TASK STATEMENT: Note each line in the data below that holds "PURE", and copy it.

LISTED ENTRIES:
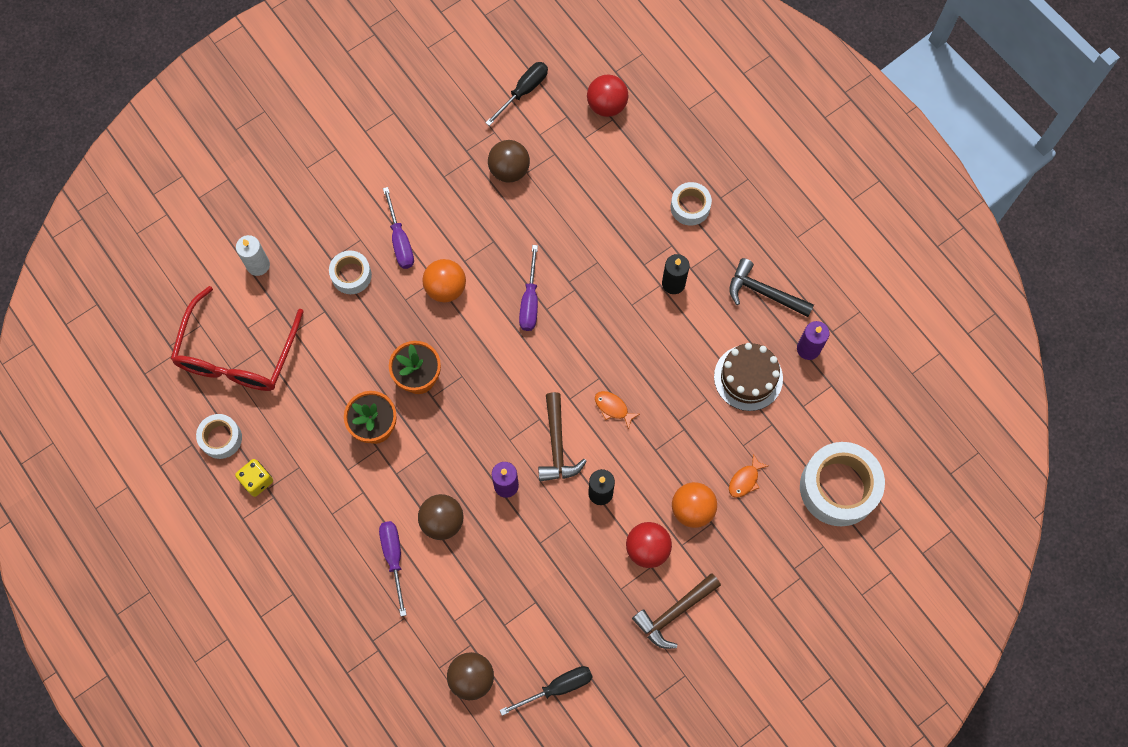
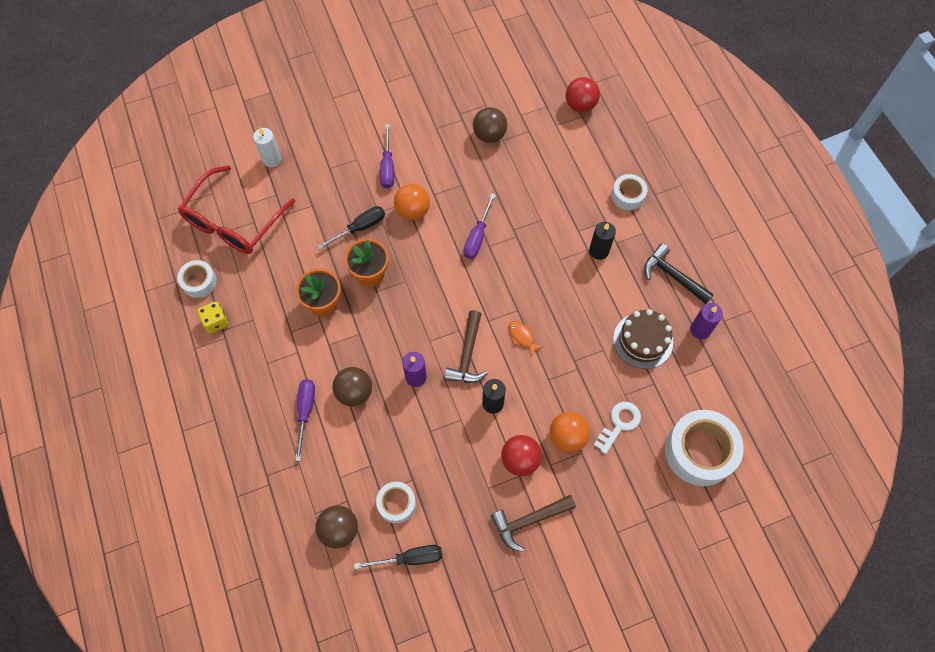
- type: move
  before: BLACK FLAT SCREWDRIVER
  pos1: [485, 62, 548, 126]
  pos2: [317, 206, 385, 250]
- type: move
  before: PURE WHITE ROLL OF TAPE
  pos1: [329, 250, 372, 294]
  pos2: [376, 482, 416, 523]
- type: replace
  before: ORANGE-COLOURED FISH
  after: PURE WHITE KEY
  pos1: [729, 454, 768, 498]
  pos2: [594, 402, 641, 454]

ANSWER AREA:
  before: PURE WHITE ROLL OF TAPE
  after: PURE WHITE KEY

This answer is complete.